:: TASK TO CARRY OUT ::
Go to the line containing "none -> brown brick G6:H9 level 1" in the listing below. Output that line and each later one exactly.

:: AVAILABLE DATA ::
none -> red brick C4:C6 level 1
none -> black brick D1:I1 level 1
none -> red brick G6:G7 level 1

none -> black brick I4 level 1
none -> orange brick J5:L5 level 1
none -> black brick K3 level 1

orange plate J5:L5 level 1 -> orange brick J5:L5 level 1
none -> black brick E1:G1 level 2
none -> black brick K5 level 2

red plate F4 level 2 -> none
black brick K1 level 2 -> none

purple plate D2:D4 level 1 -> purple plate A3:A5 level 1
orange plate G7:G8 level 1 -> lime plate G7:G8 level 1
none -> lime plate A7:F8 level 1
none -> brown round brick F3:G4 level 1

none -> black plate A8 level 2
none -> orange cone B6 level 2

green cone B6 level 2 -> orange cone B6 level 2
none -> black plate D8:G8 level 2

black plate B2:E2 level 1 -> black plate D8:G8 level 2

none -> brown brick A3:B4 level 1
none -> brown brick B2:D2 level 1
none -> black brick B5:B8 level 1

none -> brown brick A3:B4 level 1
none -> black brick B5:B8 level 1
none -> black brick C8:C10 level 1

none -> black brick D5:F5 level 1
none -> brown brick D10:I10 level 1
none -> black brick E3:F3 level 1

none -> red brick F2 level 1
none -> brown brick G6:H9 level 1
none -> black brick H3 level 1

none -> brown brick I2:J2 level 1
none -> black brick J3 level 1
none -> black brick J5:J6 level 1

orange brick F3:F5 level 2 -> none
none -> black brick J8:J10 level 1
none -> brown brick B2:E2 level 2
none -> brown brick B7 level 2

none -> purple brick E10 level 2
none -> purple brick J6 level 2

:: FINISHED TASK ::
none -> brown brick G6:H9 level 1
none -> black brick H3 level 1

none -> brown brick I2:J2 level 1
none -> black brick J3 level 1
none -> black brick J5:J6 level 1

orange brick F3:F5 level 2 -> none
none -> black brick J8:J10 level 1
none -> brown brick B2:E2 level 2
none -> brown brick B7 level 2

none -> purple brick E10 level 2
none -> purple brick J6 level 2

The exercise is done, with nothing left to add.